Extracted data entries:
"""

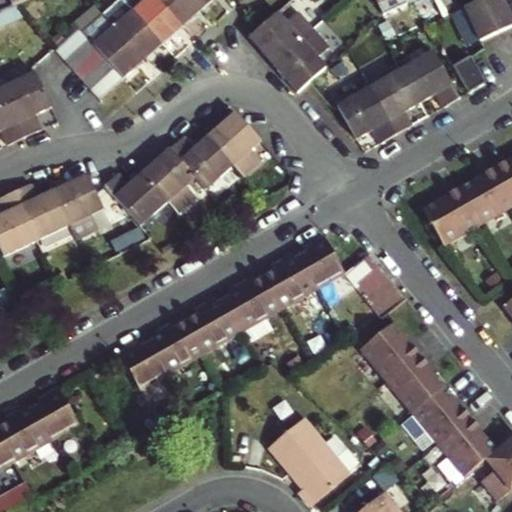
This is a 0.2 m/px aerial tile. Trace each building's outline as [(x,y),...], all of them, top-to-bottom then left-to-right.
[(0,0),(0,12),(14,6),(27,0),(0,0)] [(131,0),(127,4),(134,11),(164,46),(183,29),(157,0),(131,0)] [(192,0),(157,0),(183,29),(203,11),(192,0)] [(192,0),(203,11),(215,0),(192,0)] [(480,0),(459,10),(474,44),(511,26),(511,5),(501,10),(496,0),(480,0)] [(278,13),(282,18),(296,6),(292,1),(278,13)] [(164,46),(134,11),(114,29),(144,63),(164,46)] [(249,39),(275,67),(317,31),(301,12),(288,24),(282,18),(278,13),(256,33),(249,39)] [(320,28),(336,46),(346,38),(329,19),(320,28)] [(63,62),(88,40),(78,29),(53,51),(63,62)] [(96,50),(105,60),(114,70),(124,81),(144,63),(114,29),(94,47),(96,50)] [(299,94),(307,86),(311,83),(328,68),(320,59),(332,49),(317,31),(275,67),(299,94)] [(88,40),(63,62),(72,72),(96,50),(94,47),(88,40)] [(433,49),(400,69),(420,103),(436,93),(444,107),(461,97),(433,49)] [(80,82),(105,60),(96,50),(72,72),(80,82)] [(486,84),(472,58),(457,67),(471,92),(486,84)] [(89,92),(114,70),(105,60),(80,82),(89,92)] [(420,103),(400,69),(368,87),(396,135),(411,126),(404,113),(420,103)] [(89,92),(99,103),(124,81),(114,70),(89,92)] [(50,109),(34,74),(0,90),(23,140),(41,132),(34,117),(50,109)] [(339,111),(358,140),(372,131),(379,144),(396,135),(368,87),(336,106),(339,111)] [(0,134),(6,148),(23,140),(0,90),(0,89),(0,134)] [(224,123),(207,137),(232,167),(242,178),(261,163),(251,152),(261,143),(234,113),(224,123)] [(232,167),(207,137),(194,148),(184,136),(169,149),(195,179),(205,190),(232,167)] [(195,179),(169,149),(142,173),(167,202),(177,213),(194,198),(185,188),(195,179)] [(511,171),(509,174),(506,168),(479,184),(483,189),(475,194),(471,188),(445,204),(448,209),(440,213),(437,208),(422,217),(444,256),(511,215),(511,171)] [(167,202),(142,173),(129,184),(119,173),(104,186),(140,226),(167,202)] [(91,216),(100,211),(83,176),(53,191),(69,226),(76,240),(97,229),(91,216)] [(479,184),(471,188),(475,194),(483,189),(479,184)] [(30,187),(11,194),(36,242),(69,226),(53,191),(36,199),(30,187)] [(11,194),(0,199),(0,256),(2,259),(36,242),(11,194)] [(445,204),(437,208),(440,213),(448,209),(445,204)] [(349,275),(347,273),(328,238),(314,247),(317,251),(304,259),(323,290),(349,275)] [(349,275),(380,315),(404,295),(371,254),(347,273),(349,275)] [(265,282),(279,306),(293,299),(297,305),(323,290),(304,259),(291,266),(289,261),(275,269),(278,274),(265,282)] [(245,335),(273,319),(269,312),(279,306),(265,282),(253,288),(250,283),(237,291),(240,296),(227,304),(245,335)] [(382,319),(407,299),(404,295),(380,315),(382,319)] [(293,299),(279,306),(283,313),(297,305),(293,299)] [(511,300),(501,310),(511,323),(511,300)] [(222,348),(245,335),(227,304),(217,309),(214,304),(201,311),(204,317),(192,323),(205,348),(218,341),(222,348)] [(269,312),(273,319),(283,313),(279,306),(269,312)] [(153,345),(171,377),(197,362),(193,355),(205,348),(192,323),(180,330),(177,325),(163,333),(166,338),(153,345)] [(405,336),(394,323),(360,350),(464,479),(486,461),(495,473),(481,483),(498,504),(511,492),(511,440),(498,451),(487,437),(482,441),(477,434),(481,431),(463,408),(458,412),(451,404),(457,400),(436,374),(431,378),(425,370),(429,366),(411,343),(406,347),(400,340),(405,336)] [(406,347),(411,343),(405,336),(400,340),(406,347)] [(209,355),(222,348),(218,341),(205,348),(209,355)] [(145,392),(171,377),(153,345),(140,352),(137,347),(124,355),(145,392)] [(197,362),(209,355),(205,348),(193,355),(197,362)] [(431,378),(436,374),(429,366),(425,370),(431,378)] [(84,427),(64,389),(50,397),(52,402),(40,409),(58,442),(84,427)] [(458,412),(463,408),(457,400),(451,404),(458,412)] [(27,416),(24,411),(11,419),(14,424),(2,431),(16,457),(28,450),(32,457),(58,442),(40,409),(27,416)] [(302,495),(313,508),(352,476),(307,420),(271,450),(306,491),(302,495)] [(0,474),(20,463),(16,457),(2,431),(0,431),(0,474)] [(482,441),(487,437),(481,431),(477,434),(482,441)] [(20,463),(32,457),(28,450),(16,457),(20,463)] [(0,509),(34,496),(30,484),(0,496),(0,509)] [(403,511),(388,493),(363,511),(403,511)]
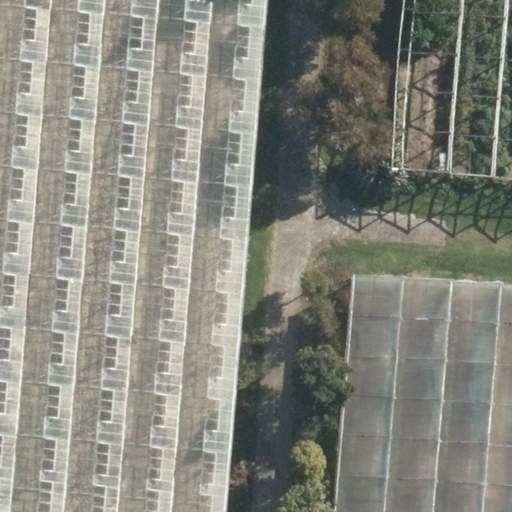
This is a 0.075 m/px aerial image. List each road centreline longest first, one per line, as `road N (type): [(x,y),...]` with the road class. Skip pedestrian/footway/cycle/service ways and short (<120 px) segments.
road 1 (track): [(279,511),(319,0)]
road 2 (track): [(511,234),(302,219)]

"""

Reproduce the lines of the data word for word, from the line containing "This is a 0.075" through the last line of the data.

## Result of this exercise
This is a 0.075 m/px aerial image. List each road centreline longest first, one per line, as `road N (type): [(x,y),...]` with the road class. Skip pedestrian/footway/cycle/service ways and short (<120 px) segments.
road 1 (track): [(279,511),(319,0)]
road 2 (track): [(511,234),(302,219)]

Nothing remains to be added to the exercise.